**EXERCISE INSTRUCTIONS**.
In the material below, begin at the line that has "camera: 25 degrees left, 10 degrees up", stop after the line that has "(417, 201) = (335, 263): green", and transcribe those lines exactly, without pictures.

**TASK INPUT**.
[Start of Attachment]

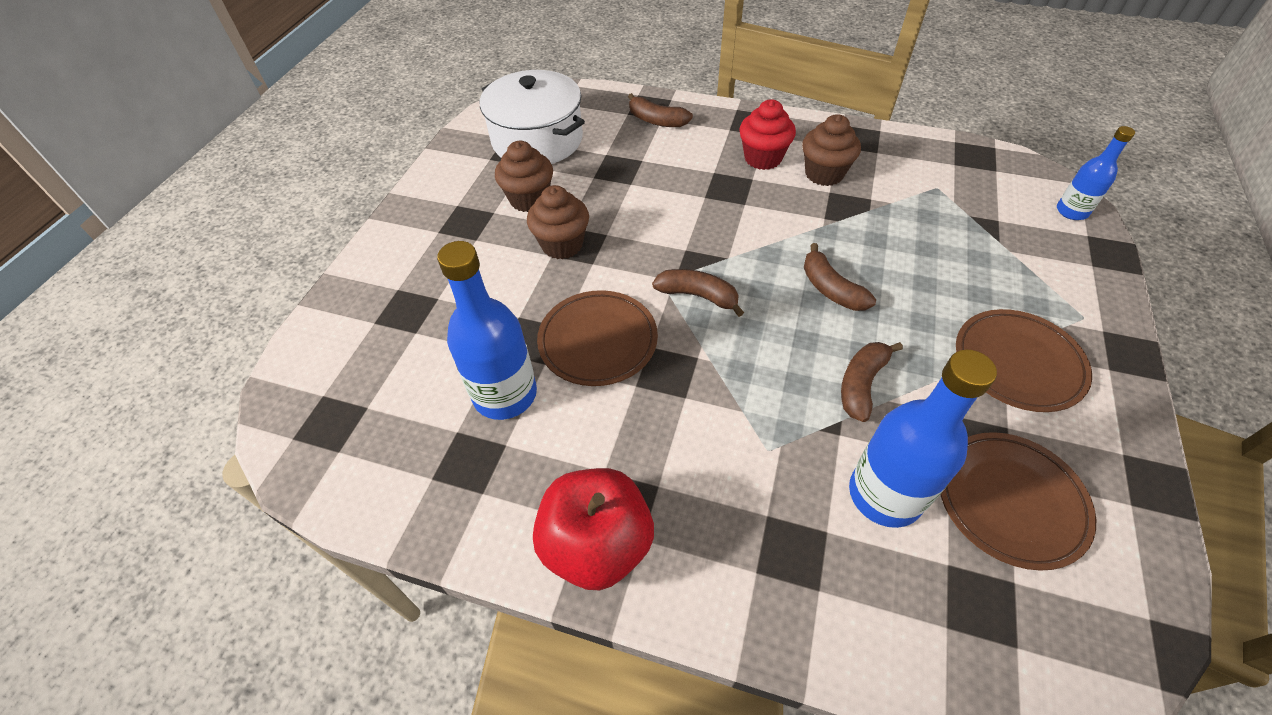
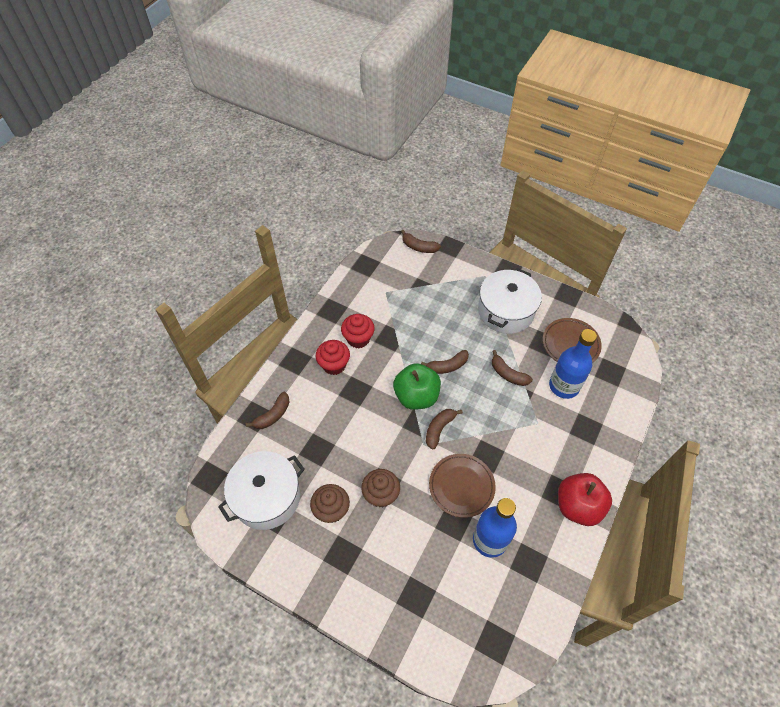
camera: 80 degrees left, 5 degrees up
(749, 257) = (416, 396): none -> green apple
(824, 174) = (358, 339): brown cupcake -> red cupcake
(1017, 363) = (506, 311): brown plate -> white pot
(1071, 211) = (419, 247): blue bottle -> brown banana

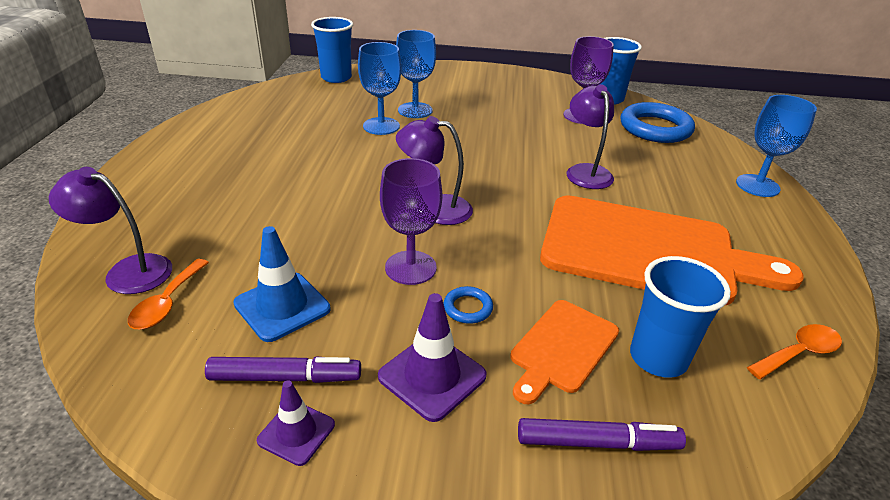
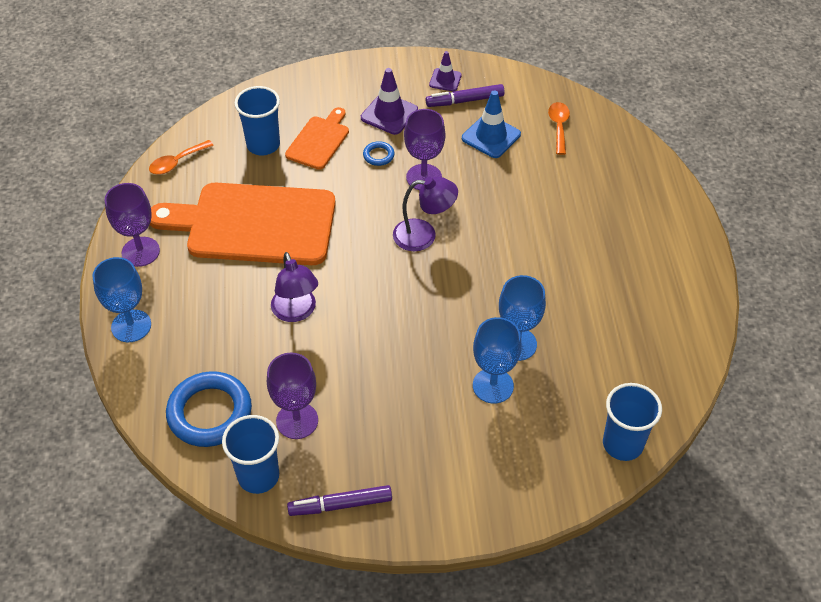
camera: 170 degrees right, 15 degrees up
(128, 271) = (601, 141): purple lamp -> none
(596, 442) = (302, 99): purple marker -> purple marker (341, 505)
(786, 245) = (140, 252): none -> purple goblet

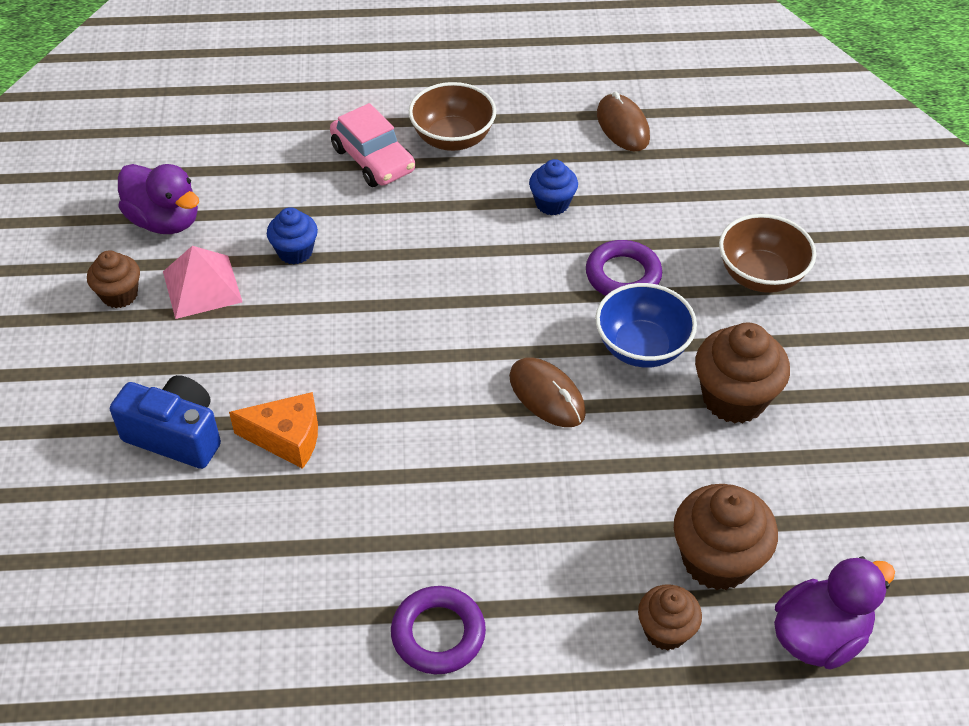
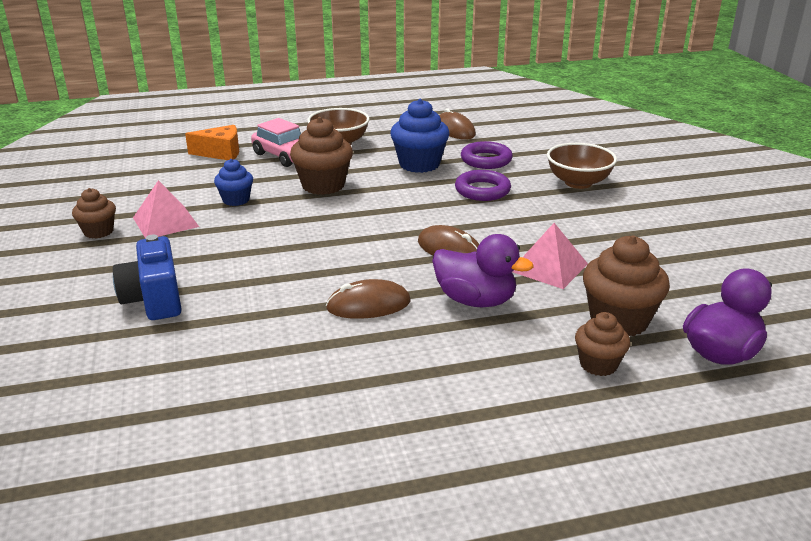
camera: 10 degrees left, 20 degrees down
(165, 221) = (132, 194): purple duck -> purple duck (475, 300)
(176, 435) = (154, 299): blue camera -> blue camera turned 120 degrees counterclockwise
(287, 438) = (249, 291): orange cheese -> orange cheese (221, 153)
(423, 485) = (368, 305): none -> brown mouse
(438, 634) = (408, 389): purple ring -> purple ring (486, 160)
(552, 203) = (419, 164): blue cupcake -> blue cupcake, size x1.67
(641, 347) = (510, 221): blue bowl -> none
(662, 448) = (549, 267): none -> pink pyramid
(734, 398) = (589, 238): brown cupcake -> brown cupcake (323, 185)

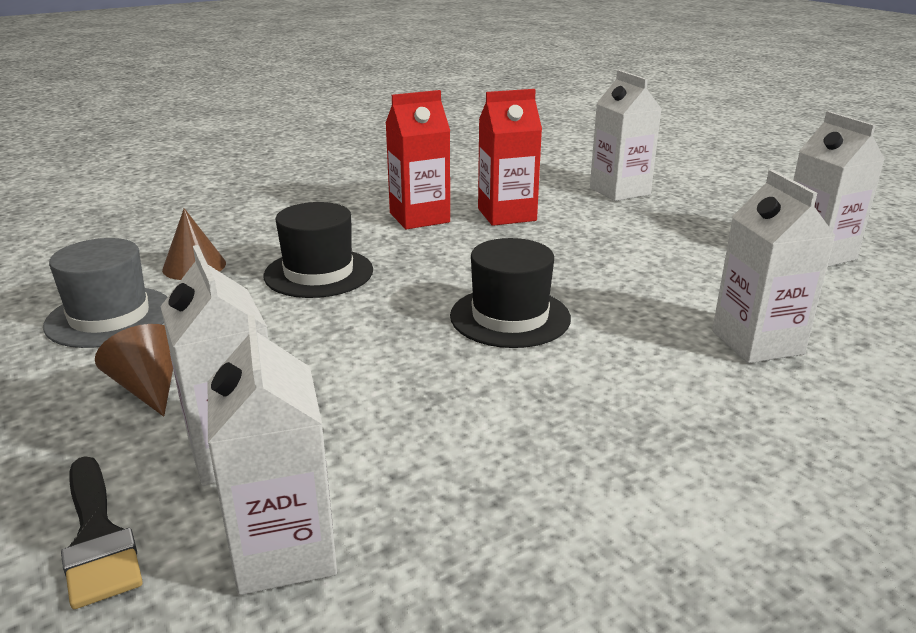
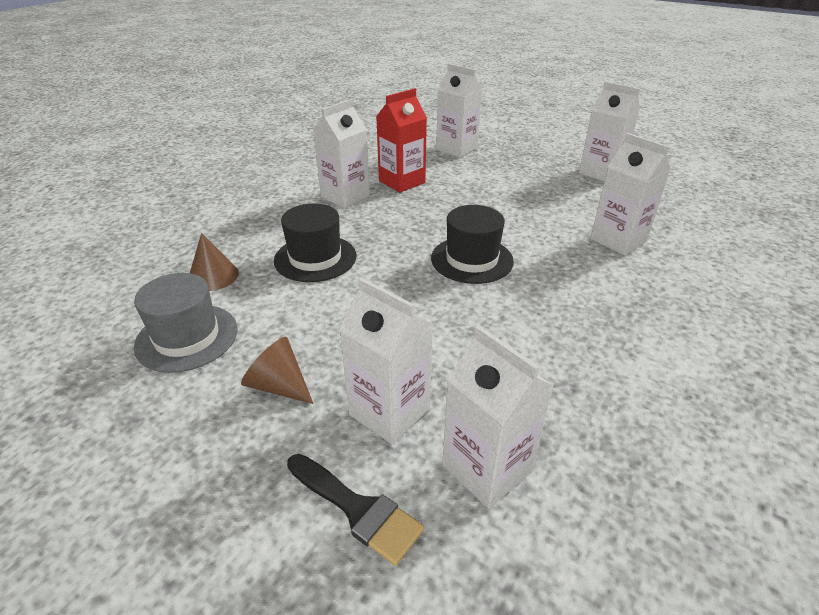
camera: 25 degrees left, 10 degrees up
(419, 217) = (345, 196): red carton -> white carton

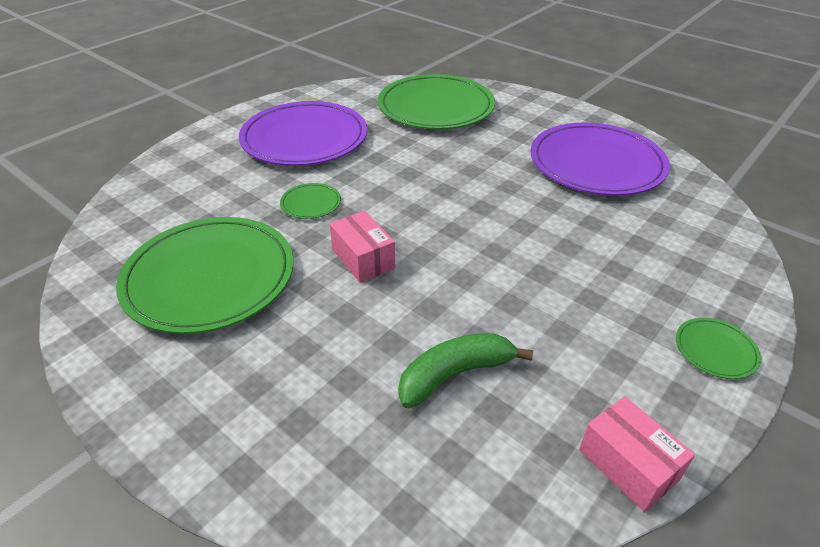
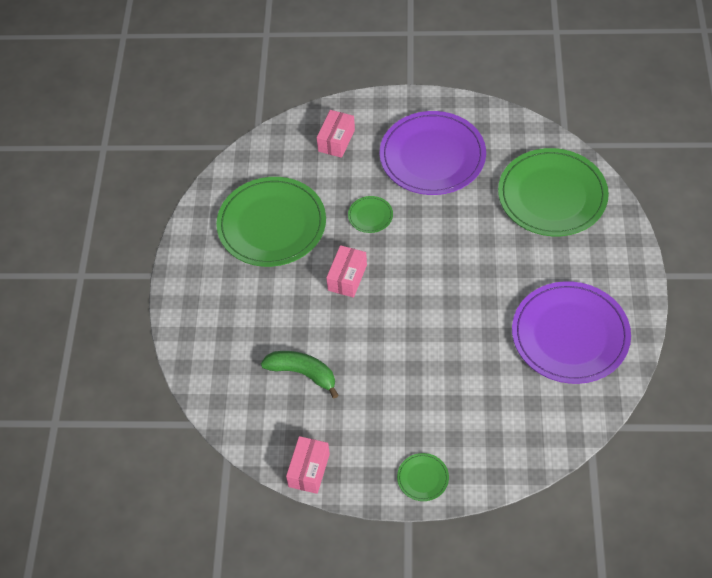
camera: 55 degrees right, 15 degrees up
(192, 178) = (336, 140): none -> pink box

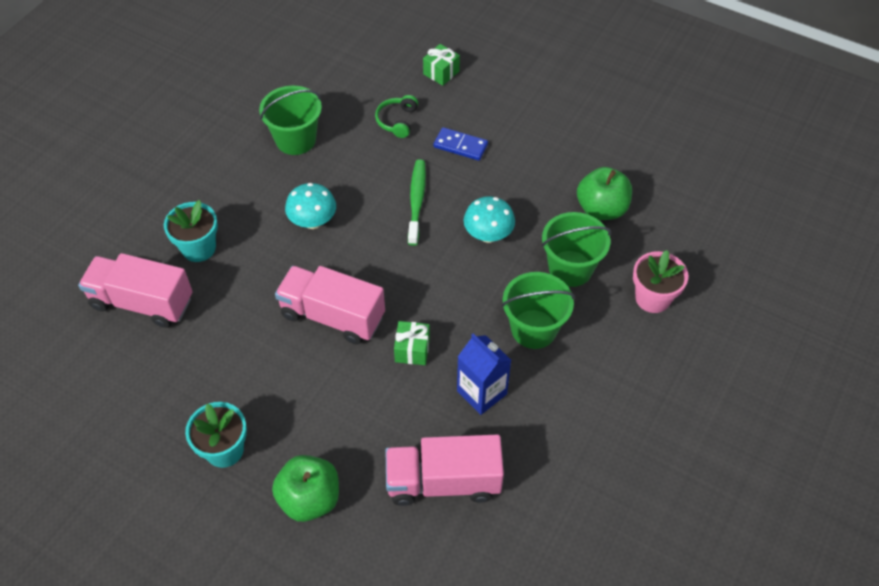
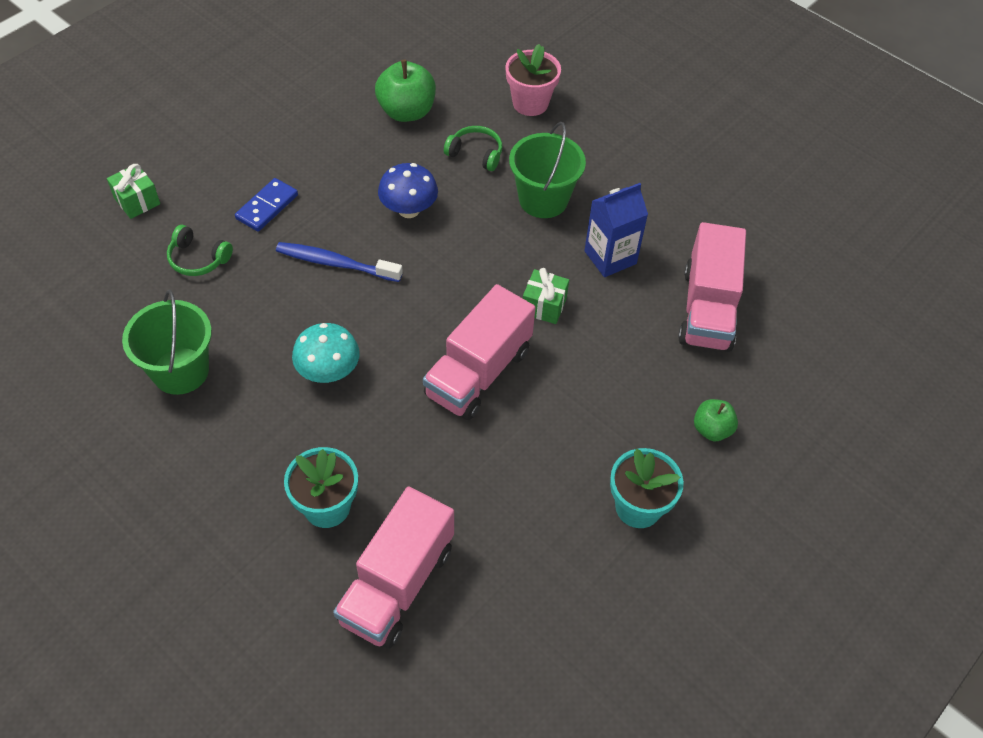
camera: 80 degrees left, 0 degrees up
(309, 499) = (712, 429): green apple -> green apple, size x0.59
(417, 201) = (335, 263): green toothbrush -> blue toothbrush
(488, 235) = (409, 210): turquoise mushroom -> blue mushroom
(570, 268) = (475, 154): green bucket -> green headphones

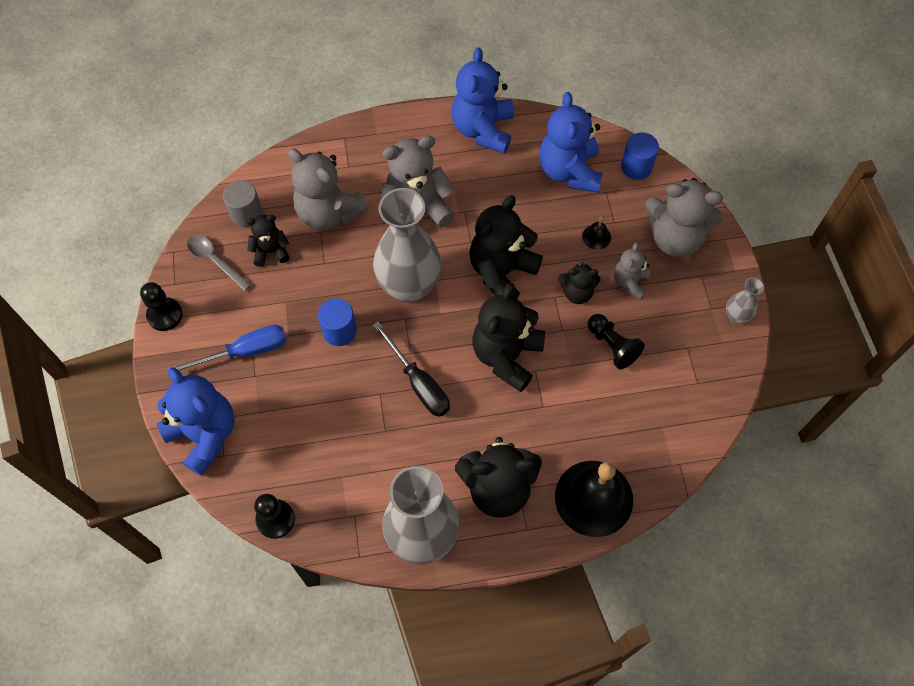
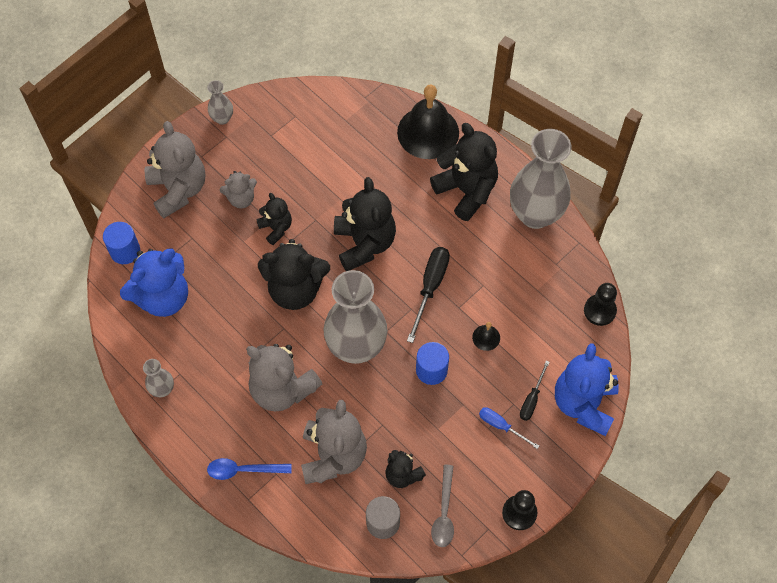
camera: 125 degrees left, 0 degrees up
(245, 352) = (501, 426): blue screwdriver -> blue screwdriver, size x0.61
(246, 394) = (532, 399): none -> black screwdriver
(370, 147) = (243, 470): none -> blue spoon
(483, 130) = (162, 389): blue teddy bear -> grey vase
(506, 356) = (364, 243): black teddy bear -> black teddy bear turned 90 degrees counterclockwise
(596, 237) = (215, 242): black bell -> black bell (486, 337)
(612, 346) = (304, 181): black pawn -> none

[End of Attachment]

**OUTPUT**.
camera: 25 degrees left, 10 degrees up
(419, 217) = (345, 196): red carton -> white carton

camera: 55 degrees right, 15 degrees up
(192, 178) = (336, 140): none -> pink box

camera: 80 degrees left, 0 degrees up
(309, 499) = (712, 429): green apple -> green apple, size x0.59
(417, 201) = (335, 263): green toothbrush -> blue toothbrush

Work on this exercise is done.